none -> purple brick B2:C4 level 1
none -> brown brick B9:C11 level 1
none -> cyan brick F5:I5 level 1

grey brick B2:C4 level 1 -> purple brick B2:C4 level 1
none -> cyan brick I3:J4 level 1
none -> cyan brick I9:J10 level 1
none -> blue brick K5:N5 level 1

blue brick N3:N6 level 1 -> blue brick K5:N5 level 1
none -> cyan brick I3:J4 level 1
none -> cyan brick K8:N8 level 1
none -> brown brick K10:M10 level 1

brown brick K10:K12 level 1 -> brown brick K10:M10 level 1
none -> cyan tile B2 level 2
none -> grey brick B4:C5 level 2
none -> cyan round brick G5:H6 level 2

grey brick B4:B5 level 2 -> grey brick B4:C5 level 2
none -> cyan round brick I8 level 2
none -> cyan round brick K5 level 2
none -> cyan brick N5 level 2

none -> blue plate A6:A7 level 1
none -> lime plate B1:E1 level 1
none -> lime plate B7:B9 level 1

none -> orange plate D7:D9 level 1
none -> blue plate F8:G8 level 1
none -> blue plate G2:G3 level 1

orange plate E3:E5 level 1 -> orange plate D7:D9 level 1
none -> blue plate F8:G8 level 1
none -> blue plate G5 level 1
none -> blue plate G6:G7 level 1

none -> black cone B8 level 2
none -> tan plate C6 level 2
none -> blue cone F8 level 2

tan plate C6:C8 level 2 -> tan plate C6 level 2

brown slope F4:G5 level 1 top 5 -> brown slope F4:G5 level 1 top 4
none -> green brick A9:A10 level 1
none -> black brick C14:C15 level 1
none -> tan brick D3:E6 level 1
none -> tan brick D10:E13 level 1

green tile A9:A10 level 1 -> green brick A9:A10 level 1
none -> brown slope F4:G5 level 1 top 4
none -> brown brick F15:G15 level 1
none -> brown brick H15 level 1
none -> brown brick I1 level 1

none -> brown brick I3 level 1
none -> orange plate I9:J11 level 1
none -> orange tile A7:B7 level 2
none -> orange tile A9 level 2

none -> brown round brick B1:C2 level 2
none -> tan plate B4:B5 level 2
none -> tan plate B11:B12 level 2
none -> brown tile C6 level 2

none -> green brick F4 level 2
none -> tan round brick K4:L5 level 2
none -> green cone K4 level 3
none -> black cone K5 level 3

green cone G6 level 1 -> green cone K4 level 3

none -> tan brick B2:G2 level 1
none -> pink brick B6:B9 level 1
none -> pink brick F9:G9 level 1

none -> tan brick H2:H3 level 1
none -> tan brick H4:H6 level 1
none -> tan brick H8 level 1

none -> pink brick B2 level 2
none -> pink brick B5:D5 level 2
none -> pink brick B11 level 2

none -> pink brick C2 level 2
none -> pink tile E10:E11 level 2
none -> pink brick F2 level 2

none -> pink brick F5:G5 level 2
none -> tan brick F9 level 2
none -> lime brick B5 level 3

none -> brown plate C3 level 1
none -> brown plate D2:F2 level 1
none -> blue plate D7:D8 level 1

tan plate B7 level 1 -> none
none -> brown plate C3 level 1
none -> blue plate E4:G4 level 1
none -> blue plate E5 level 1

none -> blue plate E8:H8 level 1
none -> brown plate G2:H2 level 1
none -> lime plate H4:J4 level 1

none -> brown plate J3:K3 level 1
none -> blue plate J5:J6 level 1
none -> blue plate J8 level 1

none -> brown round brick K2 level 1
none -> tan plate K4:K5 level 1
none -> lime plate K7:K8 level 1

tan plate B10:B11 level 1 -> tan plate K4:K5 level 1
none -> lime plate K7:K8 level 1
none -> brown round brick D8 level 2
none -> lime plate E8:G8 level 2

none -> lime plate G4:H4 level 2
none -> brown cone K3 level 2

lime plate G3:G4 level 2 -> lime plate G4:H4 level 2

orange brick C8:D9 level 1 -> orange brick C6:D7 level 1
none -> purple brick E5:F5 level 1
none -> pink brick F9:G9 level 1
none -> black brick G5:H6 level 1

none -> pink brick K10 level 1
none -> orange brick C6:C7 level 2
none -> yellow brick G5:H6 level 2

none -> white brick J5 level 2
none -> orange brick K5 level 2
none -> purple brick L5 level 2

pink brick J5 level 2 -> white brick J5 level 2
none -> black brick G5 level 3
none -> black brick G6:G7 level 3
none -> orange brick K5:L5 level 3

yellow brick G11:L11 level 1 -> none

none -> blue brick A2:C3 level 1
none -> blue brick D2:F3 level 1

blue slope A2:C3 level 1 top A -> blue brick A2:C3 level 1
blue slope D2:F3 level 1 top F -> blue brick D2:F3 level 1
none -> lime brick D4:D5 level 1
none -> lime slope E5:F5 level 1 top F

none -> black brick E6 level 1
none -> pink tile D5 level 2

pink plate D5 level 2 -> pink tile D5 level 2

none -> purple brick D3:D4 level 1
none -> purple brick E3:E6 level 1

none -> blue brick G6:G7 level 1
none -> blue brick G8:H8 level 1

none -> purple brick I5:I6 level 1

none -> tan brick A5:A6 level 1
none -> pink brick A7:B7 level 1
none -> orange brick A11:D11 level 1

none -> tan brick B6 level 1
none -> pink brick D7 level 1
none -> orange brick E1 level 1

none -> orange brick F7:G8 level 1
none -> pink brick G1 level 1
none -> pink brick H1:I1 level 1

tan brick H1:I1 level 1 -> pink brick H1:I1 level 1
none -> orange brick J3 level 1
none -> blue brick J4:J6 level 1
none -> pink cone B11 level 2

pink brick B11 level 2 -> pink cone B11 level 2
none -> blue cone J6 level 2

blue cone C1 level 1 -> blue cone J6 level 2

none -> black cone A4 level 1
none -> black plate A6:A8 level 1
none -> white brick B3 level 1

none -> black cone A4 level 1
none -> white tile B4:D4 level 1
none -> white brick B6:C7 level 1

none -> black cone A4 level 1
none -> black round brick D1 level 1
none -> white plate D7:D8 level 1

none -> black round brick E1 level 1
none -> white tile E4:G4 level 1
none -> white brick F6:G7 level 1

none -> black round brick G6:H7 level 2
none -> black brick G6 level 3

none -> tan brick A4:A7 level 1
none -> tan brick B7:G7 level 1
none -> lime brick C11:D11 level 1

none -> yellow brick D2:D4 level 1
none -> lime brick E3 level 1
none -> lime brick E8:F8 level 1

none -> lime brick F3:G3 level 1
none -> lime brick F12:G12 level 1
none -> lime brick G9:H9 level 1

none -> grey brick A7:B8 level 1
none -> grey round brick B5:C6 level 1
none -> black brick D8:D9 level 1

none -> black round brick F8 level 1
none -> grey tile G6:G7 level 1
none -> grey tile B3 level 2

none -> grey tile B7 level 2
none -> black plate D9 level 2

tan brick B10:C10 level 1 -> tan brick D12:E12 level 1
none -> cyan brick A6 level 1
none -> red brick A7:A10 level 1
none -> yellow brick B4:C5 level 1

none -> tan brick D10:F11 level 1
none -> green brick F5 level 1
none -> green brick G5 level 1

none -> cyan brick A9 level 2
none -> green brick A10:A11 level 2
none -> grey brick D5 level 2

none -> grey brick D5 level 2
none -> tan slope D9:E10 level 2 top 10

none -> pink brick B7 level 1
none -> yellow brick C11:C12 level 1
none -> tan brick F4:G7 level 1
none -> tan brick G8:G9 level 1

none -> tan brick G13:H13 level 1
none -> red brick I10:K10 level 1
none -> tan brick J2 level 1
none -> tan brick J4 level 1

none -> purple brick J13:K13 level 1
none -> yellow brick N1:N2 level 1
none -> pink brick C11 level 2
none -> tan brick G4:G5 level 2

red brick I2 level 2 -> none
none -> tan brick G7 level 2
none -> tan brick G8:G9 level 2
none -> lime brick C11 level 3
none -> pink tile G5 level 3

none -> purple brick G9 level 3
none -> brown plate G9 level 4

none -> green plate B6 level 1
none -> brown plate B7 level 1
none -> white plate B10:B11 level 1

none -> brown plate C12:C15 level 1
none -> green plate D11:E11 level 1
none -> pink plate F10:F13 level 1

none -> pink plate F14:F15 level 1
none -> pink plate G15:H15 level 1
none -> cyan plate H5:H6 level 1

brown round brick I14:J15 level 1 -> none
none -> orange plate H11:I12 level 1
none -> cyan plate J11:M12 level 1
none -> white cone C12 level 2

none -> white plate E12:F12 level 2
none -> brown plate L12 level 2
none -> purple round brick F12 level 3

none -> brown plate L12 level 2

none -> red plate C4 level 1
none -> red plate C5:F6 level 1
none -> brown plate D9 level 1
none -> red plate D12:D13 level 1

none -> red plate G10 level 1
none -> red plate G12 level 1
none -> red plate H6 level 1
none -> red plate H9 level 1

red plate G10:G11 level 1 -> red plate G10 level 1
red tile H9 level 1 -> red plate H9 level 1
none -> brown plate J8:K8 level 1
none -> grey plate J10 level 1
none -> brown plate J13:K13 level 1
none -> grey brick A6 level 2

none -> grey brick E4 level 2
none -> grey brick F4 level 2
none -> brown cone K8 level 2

========

Task prompt -
Across the listing, how many lines contain the word "slope"? Give the number without further comment.

Exercise result -
6